Dataset records
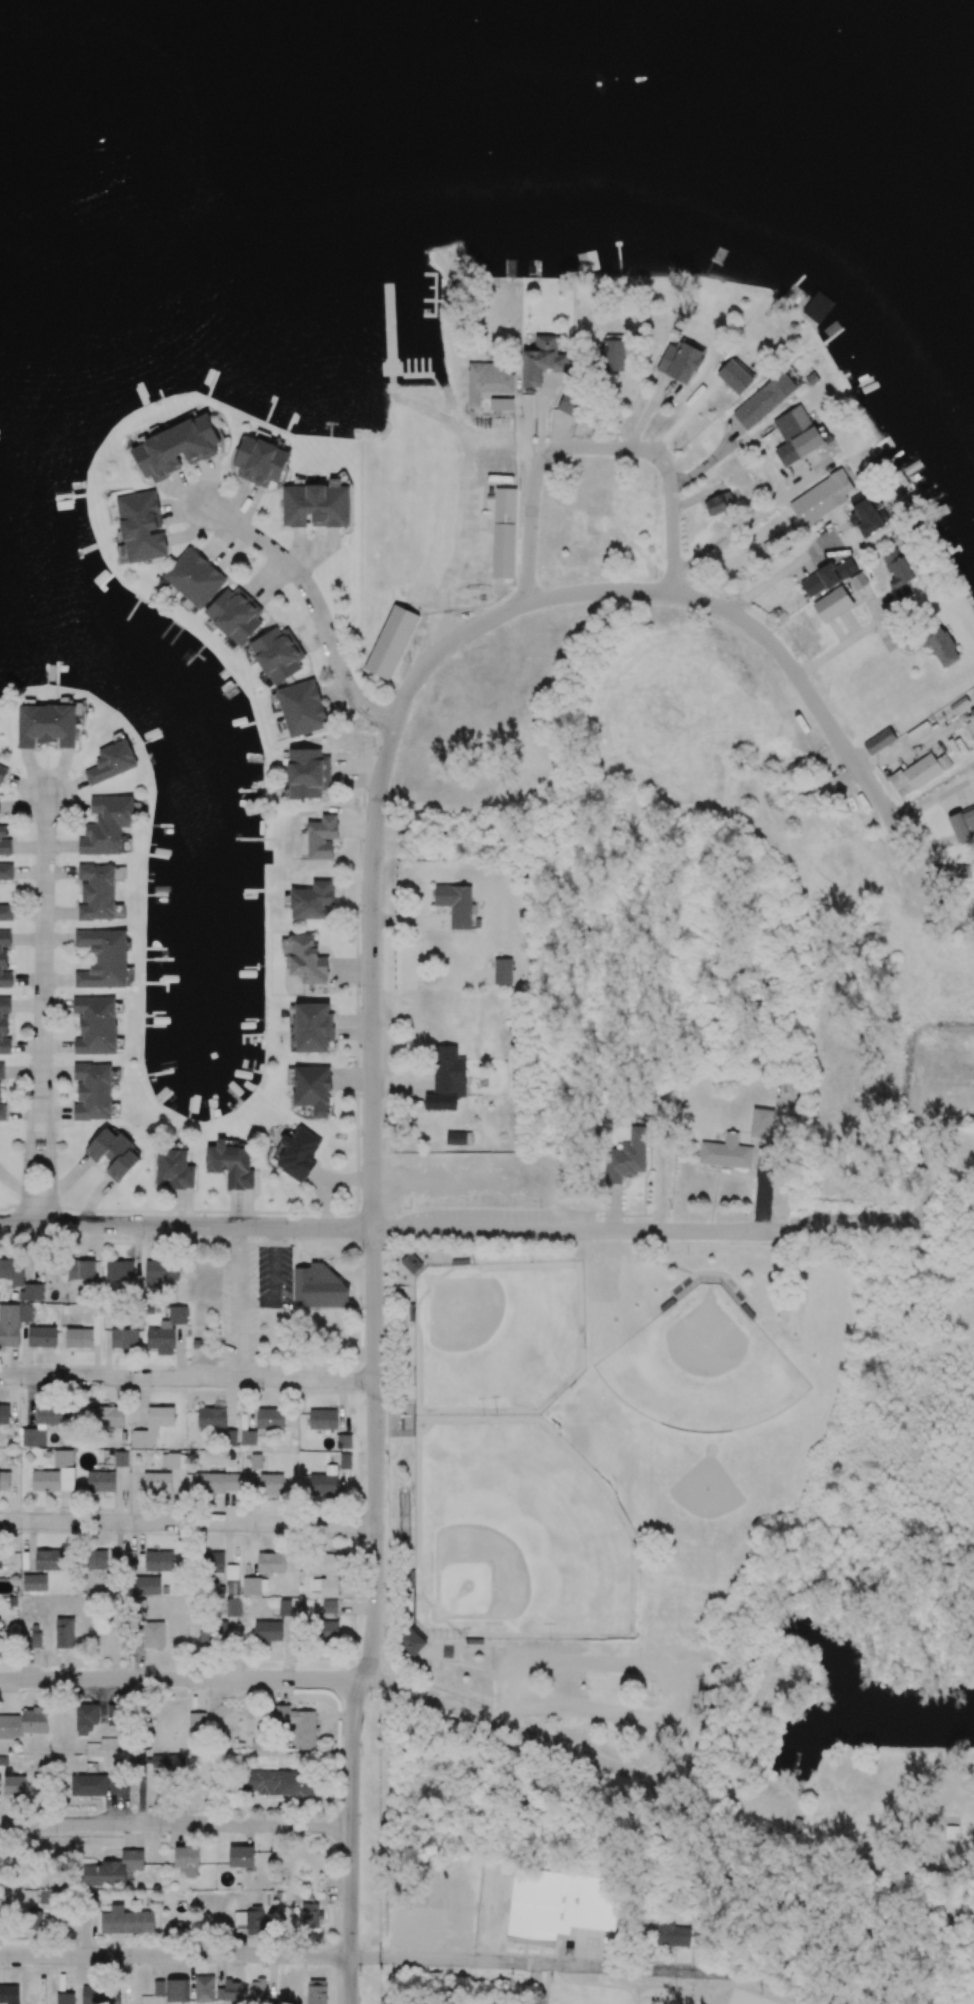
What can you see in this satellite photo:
park: (185, 150)
park: (891, 230)
building: (817, 307)
building: (613, 353)
building: (542, 360)
building: (680, 362)
building: (734, 377)
building: (487, 381)
building: (767, 398)
building: (571, 403)
building: (801, 430)
road: (506, 439)
road: (598, 447)
building: (175, 448)
road: (717, 452)
building: (883, 461)
building: (260, 462)
building: (821, 498)
building: (720, 503)
building: (316, 506)
road: (757, 513)
building: (867, 513)
building: (141, 527)
road: (458, 527)
building: (504, 533)
building: (890, 555)
building: (900, 576)
building: (827, 577)
road: (768, 580)
building: (858, 580)
building: (213, 595)
road: (696, 598)
road: (316, 602)
building: (832, 604)
road: (431, 631)
road: (848, 641)
building: (391, 642)
building: (941, 647)
building: (278, 655)
building: (302, 708)
building: (971, 722)
building: (46, 725)
building: (879, 741)
building: (112, 762)
building: (2, 772)
building: (308, 773)
building: (919, 773)
road: (933, 797)
building: (963, 824)
building: (107, 825)
building: (321, 837)
building: (4, 842)
building: (952, 871)
building: (6, 873)
building: (96, 892)
building: (312, 901)
building: (455, 904)
building: (6, 910)
road: (45, 942)
building: (103, 959)
building: (5, 960)
building: (307, 960)
building: (503, 972)
building: (96, 1025)
building: (4, 1026)
building: (313, 1027)
building: (448, 1073)
building: (312, 1089)
building: (0, 1092)
building: (93, 1092)
building: (762, 1124)
building: (458, 1136)
building: (726, 1152)
building: (296, 1153)
road: (30, 1154)
building: (113, 1154)
road: (52, 1155)
building: (626, 1157)
building: (230, 1164)
building: (174, 1170)
park: (479, 1180)
road: (394, 1227)
building: (411, 1263)
building: (81, 1269)
building: (119, 1270)
building: (12, 1271)
building: (160, 1272)
building: (318, 1287)
building: (31, 1292)
road: (240, 1302)
building: (26, 1313)
building: (9, 1325)
building: (166, 1331)
building: (42, 1336)
park: (497, 1337)
building: (79, 1338)
building: (124, 1338)
road: (374, 1341)
park: (703, 1369)
road: (187, 1378)
building: (4, 1414)
building: (105, 1416)
building: (212, 1416)
building: (270, 1419)
building: (323, 1420)
building: (153, 1426)
building: (230, 1438)
building: (248, 1438)
building: (173, 1461)
building: (255, 1461)
building: (345, 1461)
park: (637, 1471)
building: (55, 1474)
building: (100, 1482)
building: (156, 1482)
building: (216, 1483)
building: (271, 1484)
building: (323, 1485)
road: (188, 1522)
park: (517, 1535)
building: (95, 1559)
building: (159, 1561)
building: (211, 1562)
building: (271, 1563)
building: (42, 1569)
building: (325, 1574)
building: (232, 1580)
building: (146, 1586)
building: (255, 1586)
building: (233, 1607)
building: (329, 1607)
building: (286, 1608)
building: (328, 1630)
building: (268, 1631)
building: (211, 1632)
building: (64, 1633)
building: (153, 1636)
building: (36, 1640)
building: (411, 1641)
road: (181, 1679)
building: (86, 1719)
building: (197, 1721)
building: (23, 1724)
building: (297, 1725)
road: (507, 1728)
building: (168, 1762)
building: (278, 1782)
building: (88, 1785)
building: (119, 1785)
road: (175, 1823)
road: (805, 1853)
building: (241, 1857)
building: (187, 1860)
building: (113, 1869)
building: (49, 1897)
park: (623, 1898)
building: (557, 1905)
building: (310, 1915)
building: (35, 1917)
building: (126, 1921)
building: (251, 1921)
building: (672, 1934)
road: (372, 1957)
road: (776, 1987)
building: (160, 1988)
building: (204, 1989)
building: (179, 1990)
building: (232, 1990)
building: (257, 1991)
building: (316, 1992)
building: (9, 1994)
building: (100, 1995)
building: (65, 1998)
park: (746, 1999)
park: (769, 2003)

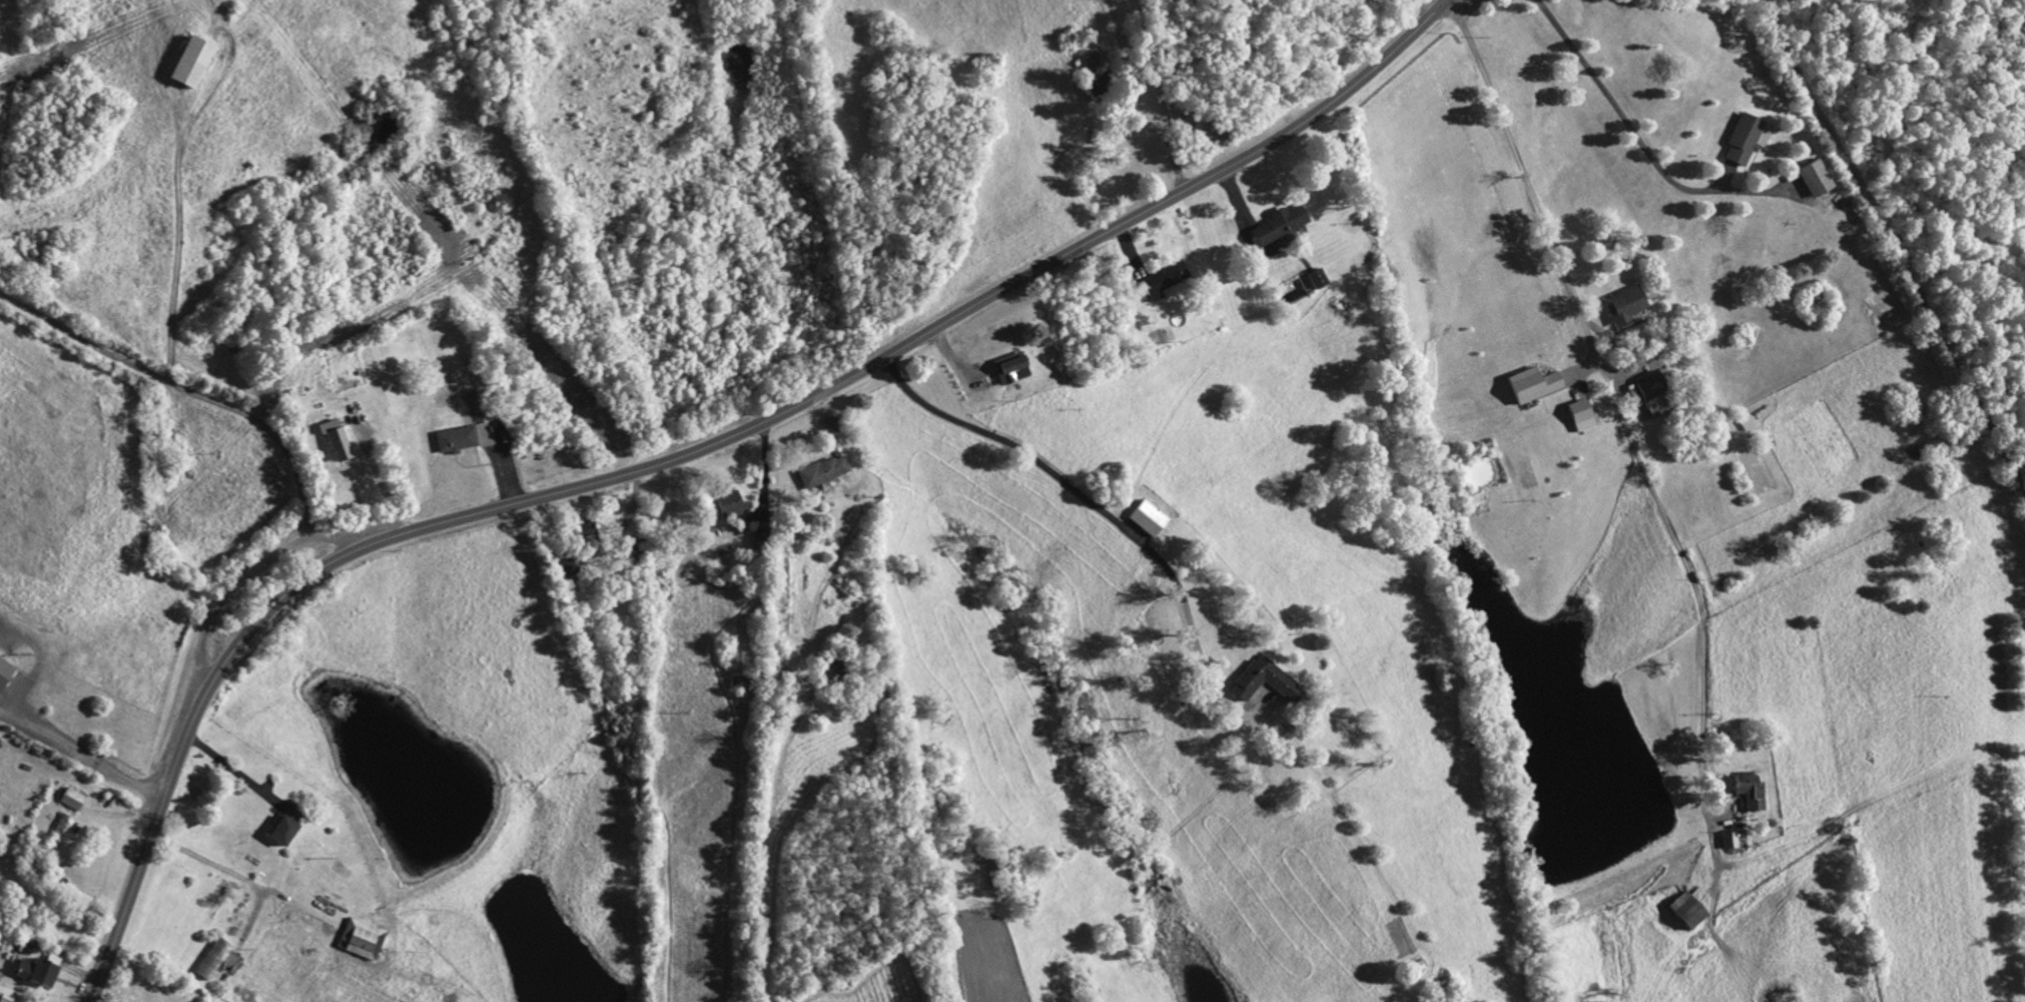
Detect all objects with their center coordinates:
road: (1460, 9)
building: (187, 64)
building: (1092, 85)
road: (1631, 130)
building: (1744, 140)
building: (1812, 179)
building: (1276, 225)
road: (181, 235)
road: (1891, 251)
building: (1315, 279)
building: (1162, 281)
building: (1623, 305)
building: (1008, 370)
road: (212, 384)
building: (1531, 386)
building: (1651, 396)
building: (475, 407)
building: (1578, 416)
road: (1626, 432)
building: (332, 440)
building: (452, 440)
road: (689, 452)
road: (1038, 464)
building: (820, 473)
building: (725, 505)
road: (630, 513)
building: (1146, 520)
building: (582, 529)
building: (564, 570)
building: (4, 673)
building: (1263, 683)
building: (739, 686)
road: (232, 771)
building: (1749, 792)
building: (70, 800)
building: (282, 825)
building: (56, 832)
building: (1728, 842)
road: (236, 875)
building: (1684, 913)
building: (359, 941)
building: (211, 961)
building: (37, 972)
building: (5, 995)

### Your instructions
Please copy each line of the records above that holds the word "park".

### Problem solution
park: (185, 150)
park: (891, 230)
park: (479, 1180)
park: (497, 1337)
park: (703, 1369)
park: (637, 1471)
park: (517, 1535)
park: (623, 1898)
park: (746, 1999)
park: (769, 2003)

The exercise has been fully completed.